**RECORDS SHOWN**
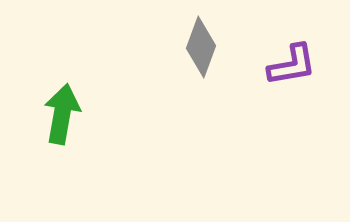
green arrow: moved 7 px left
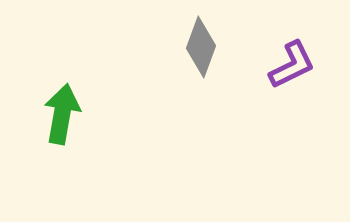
purple L-shape: rotated 16 degrees counterclockwise
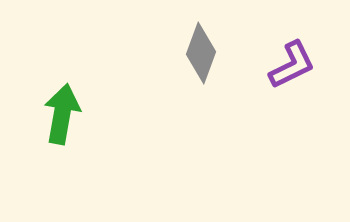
gray diamond: moved 6 px down
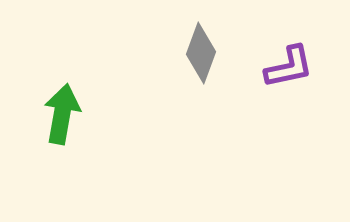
purple L-shape: moved 3 px left, 2 px down; rotated 14 degrees clockwise
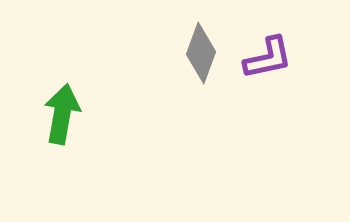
purple L-shape: moved 21 px left, 9 px up
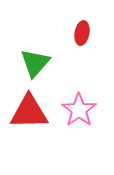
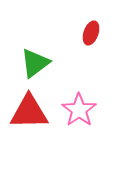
red ellipse: moved 9 px right; rotated 10 degrees clockwise
green triangle: rotated 12 degrees clockwise
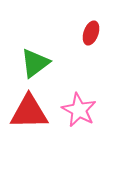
pink star: rotated 8 degrees counterclockwise
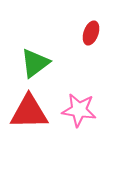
pink star: rotated 20 degrees counterclockwise
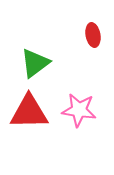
red ellipse: moved 2 px right, 2 px down; rotated 30 degrees counterclockwise
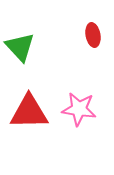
green triangle: moved 15 px left, 16 px up; rotated 36 degrees counterclockwise
pink star: moved 1 px up
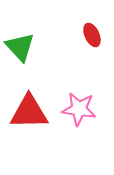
red ellipse: moved 1 px left; rotated 15 degrees counterclockwise
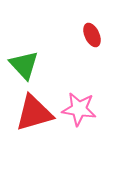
green triangle: moved 4 px right, 18 px down
red triangle: moved 5 px right, 1 px down; rotated 15 degrees counterclockwise
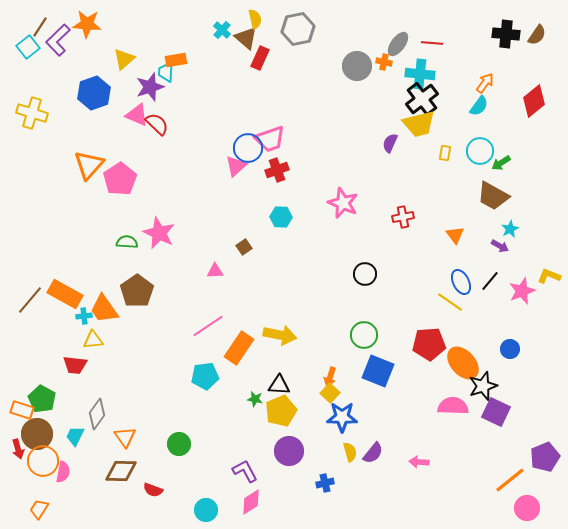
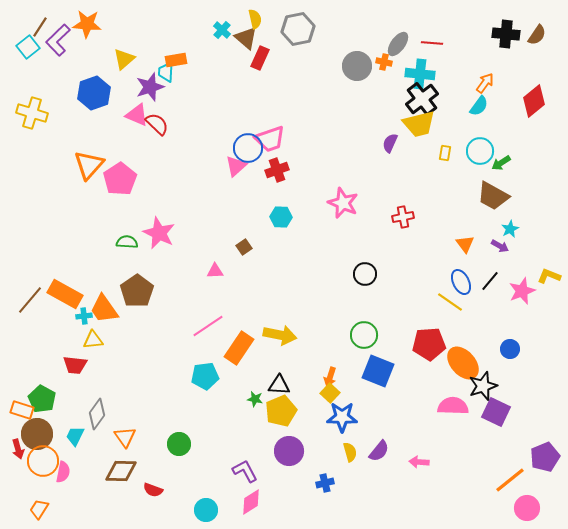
orange triangle at (455, 235): moved 10 px right, 9 px down
purple semicircle at (373, 453): moved 6 px right, 2 px up
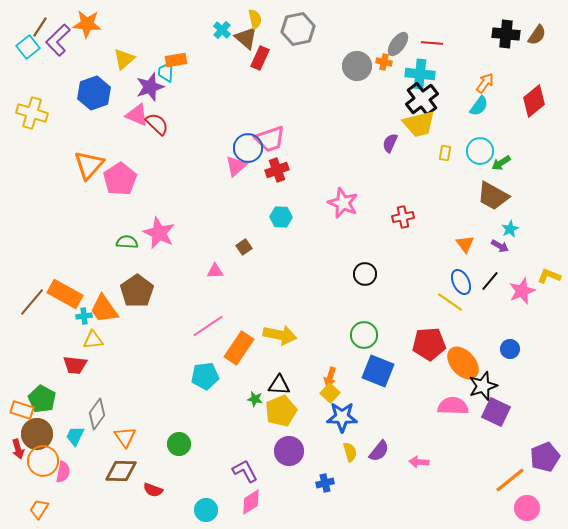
brown line at (30, 300): moved 2 px right, 2 px down
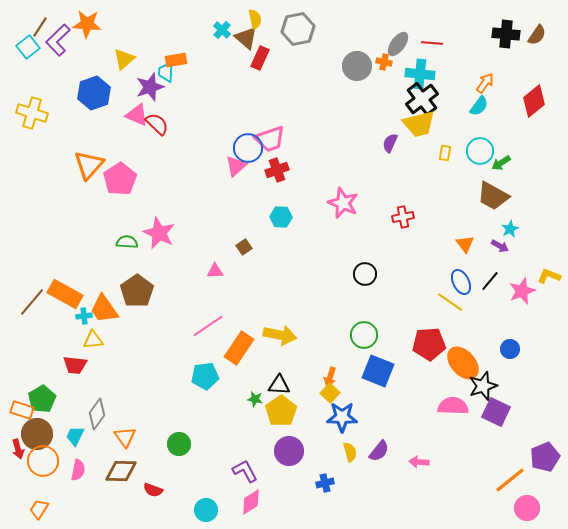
green pentagon at (42, 399): rotated 12 degrees clockwise
yellow pentagon at (281, 411): rotated 12 degrees counterclockwise
pink semicircle at (63, 472): moved 15 px right, 2 px up
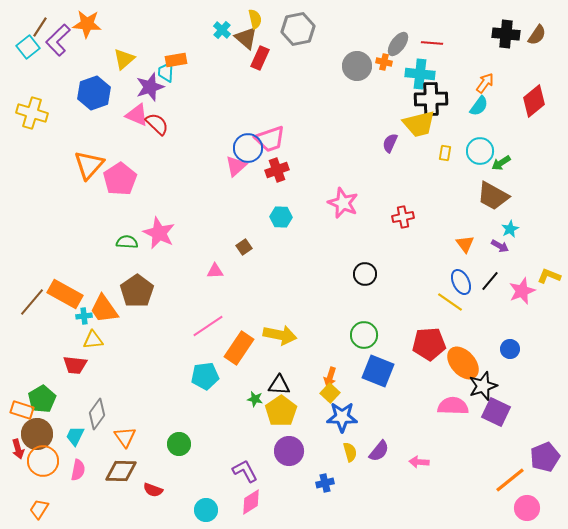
black cross at (422, 99): moved 9 px right; rotated 36 degrees clockwise
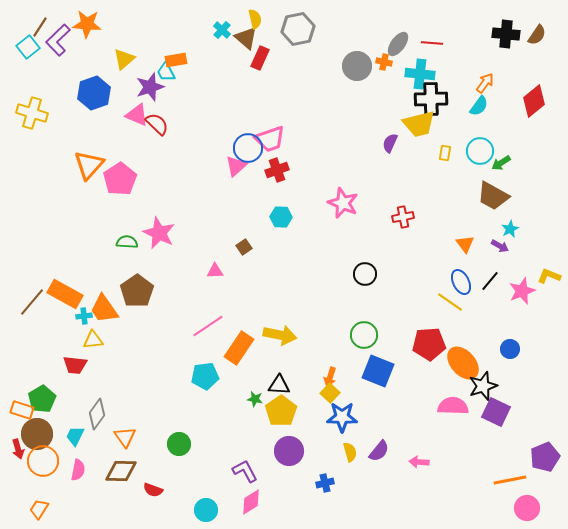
cyan trapezoid at (166, 72): rotated 30 degrees counterclockwise
orange line at (510, 480): rotated 28 degrees clockwise
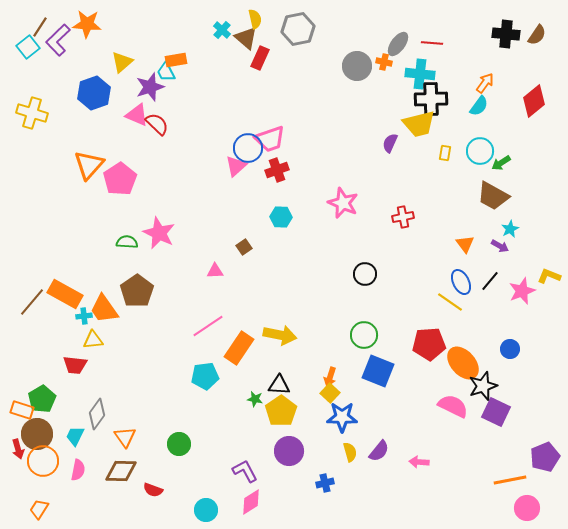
yellow triangle at (124, 59): moved 2 px left, 3 px down
pink semicircle at (453, 406): rotated 24 degrees clockwise
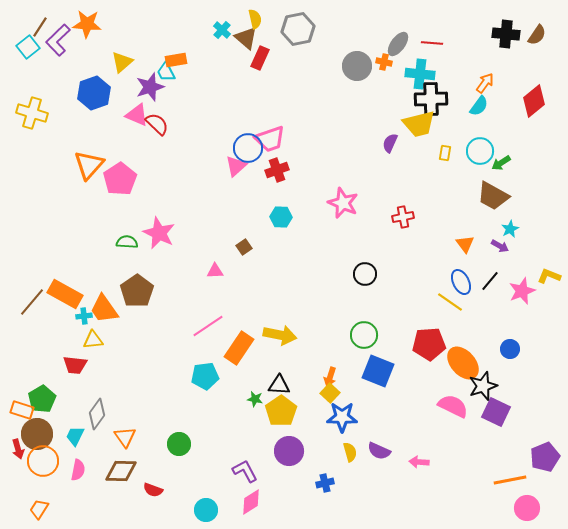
purple semicircle at (379, 451): rotated 75 degrees clockwise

**AIM OF THE TASK**
Render the items above as a JSON list of strings, one string for each line, with blank lines omitted. Leave the pictures out of the answer.

**FULL SOLUTION**
[
  "green arrow: moved 7 px left",
  "purple L-shape: rotated 16 degrees counterclockwise",
  "gray diamond: moved 6 px down",
  "purple L-shape: moved 3 px left, 2 px down; rotated 14 degrees clockwise",
  "purple L-shape: moved 21 px left, 9 px up",
  "red ellipse: moved 9 px right; rotated 10 degrees clockwise",
  "green triangle: rotated 12 degrees clockwise",
  "pink star: rotated 8 degrees counterclockwise",
  "pink star: rotated 20 degrees counterclockwise",
  "red ellipse: moved 2 px right, 2 px down; rotated 30 degrees counterclockwise",
  "green triangle: moved 15 px left, 16 px up; rotated 36 degrees counterclockwise",
  "pink star: moved 1 px up",
  "red ellipse: moved 1 px left; rotated 15 degrees counterclockwise",
  "green triangle: moved 4 px right, 18 px down",
  "red triangle: moved 5 px right, 1 px down; rotated 15 degrees counterclockwise",
  "orange triangle at (455, 235): moved 10 px right, 9 px down",
  "purple semicircle at (373, 453): moved 6 px right, 2 px up",
  "brown line at (30, 300): moved 2 px right, 2 px down",
  "green pentagon at (42, 399): rotated 12 degrees clockwise",
  "yellow pentagon at (281, 411): rotated 12 degrees counterclockwise",
  "pink semicircle at (63, 472): moved 15 px right, 2 px up",
  "black cross at (422, 99): moved 9 px right; rotated 36 degrees clockwise",
  "cyan trapezoid at (166, 72): rotated 30 degrees counterclockwise",
  "orange line at (510, 480): rotated 28 degrees clockwise",
  "yellow triangle at (124, 59): moved 2 px left, 3 px down",
  "pink semicircle at (453, 406): rotated 24 degrees clockwise",
  "purple semicircle at (379, 451): rotated 75 degrees clockwise"
]